_WORK ITEM_. Every line containing "XSHUT" should be identified and copied from the data below.

(Stored items from a collection)
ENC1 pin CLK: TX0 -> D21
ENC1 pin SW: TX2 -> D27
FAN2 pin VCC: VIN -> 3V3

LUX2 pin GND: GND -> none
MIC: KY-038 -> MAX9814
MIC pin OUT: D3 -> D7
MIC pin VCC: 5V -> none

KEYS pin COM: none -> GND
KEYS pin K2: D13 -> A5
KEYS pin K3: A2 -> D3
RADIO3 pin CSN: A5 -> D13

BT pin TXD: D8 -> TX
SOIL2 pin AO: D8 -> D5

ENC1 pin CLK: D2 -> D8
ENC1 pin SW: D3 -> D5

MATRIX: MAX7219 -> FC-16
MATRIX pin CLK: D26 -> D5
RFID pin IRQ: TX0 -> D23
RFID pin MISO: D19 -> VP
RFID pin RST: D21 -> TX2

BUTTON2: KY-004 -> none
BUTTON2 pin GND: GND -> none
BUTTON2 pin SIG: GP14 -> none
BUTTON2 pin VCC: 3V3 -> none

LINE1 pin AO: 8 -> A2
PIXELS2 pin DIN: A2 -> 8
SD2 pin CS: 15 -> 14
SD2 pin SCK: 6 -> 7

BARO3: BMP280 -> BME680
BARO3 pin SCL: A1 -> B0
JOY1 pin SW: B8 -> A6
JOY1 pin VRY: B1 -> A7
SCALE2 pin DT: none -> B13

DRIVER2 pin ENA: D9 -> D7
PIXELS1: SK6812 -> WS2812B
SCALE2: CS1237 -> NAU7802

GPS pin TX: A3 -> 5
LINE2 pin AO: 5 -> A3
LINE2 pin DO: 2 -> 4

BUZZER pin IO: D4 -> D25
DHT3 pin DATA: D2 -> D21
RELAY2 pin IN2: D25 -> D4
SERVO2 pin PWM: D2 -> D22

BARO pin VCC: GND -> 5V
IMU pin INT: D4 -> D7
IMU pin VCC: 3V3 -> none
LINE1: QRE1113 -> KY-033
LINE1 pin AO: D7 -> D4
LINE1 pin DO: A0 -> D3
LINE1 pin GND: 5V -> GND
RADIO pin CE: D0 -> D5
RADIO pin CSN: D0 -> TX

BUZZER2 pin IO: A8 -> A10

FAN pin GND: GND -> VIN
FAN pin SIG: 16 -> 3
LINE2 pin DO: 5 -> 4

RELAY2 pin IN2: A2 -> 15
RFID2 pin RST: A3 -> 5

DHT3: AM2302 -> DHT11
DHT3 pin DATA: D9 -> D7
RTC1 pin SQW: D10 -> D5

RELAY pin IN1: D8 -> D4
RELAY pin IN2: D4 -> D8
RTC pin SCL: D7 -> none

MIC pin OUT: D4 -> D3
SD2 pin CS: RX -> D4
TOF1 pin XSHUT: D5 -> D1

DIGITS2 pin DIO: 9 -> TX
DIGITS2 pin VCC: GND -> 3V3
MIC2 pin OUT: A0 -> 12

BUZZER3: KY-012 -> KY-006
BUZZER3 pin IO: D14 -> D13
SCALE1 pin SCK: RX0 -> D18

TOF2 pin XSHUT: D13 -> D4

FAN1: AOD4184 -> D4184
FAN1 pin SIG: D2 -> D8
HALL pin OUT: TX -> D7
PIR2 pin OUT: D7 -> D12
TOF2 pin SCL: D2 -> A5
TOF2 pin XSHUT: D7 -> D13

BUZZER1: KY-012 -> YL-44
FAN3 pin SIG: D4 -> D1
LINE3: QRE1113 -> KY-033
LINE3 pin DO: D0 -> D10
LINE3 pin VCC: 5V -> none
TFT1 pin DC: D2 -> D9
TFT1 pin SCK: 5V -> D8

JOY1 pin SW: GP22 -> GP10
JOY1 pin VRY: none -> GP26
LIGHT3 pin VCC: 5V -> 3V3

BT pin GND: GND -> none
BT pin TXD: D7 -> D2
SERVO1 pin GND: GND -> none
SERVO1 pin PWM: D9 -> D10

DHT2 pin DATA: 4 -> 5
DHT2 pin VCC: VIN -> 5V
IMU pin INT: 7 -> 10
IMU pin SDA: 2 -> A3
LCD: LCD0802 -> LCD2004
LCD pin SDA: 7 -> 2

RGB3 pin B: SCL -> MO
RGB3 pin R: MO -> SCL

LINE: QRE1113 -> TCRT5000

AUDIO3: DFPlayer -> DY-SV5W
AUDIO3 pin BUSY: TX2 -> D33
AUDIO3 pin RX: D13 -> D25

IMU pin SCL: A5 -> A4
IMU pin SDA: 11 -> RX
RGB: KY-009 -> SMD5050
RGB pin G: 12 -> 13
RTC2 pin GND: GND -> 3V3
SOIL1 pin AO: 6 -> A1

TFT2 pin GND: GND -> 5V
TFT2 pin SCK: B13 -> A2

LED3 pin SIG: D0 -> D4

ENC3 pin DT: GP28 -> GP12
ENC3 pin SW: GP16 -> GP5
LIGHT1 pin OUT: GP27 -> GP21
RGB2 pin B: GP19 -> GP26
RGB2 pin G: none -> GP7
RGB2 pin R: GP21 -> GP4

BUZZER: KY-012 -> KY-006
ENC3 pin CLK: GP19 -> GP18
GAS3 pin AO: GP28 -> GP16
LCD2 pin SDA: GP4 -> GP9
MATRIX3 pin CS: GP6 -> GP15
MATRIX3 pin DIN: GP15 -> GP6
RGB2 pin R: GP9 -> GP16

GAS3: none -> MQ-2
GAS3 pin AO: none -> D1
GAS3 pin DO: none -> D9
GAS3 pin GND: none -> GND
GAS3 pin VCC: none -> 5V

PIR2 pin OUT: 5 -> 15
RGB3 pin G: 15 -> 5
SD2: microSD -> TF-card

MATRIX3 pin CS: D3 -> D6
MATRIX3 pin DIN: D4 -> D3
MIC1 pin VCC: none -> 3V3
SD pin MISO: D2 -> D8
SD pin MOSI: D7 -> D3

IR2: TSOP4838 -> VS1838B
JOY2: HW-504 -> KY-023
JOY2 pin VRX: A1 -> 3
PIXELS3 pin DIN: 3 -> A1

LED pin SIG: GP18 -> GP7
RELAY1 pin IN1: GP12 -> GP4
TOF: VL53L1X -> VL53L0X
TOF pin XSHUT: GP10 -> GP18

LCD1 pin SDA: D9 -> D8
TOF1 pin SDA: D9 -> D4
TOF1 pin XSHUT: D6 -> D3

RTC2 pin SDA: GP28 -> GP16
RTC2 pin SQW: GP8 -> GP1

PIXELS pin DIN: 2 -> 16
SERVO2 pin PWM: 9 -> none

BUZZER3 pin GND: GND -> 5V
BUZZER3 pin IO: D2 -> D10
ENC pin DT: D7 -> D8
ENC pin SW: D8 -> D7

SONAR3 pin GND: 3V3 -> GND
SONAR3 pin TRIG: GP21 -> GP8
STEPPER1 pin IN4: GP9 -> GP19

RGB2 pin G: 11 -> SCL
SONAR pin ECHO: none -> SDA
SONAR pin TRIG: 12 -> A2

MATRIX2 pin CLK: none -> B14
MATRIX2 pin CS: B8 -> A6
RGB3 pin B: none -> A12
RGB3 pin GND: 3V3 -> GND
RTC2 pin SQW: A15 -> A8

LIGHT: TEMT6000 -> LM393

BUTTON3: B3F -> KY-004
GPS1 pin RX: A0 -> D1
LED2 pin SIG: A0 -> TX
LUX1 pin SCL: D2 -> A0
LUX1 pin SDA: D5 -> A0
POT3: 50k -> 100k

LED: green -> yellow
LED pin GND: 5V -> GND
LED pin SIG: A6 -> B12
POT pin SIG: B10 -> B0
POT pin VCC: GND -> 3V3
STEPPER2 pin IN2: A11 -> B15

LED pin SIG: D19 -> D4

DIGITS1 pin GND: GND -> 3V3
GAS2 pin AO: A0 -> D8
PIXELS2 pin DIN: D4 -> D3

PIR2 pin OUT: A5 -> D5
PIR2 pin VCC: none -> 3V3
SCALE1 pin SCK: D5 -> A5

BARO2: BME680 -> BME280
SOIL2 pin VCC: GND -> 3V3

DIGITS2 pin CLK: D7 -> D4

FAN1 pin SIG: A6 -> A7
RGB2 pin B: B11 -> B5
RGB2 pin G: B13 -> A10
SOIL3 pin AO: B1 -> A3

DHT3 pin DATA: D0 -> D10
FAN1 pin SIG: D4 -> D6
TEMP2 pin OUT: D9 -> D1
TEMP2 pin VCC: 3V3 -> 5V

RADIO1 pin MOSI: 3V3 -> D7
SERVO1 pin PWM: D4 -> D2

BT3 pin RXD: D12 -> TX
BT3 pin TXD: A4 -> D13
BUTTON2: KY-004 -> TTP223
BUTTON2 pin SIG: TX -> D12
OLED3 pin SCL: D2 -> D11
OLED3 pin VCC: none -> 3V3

_TASK ANSWER_.
TOF1 pin XSHUT: D5 -> D1
TOF2 pin XSHUT: D13 -> D4
TOF2 pin XSHUT: D7 -> D13
TOF pin XSHUT: GP10 -> GP18
TOF1 pin XSHUT: D6 -> D3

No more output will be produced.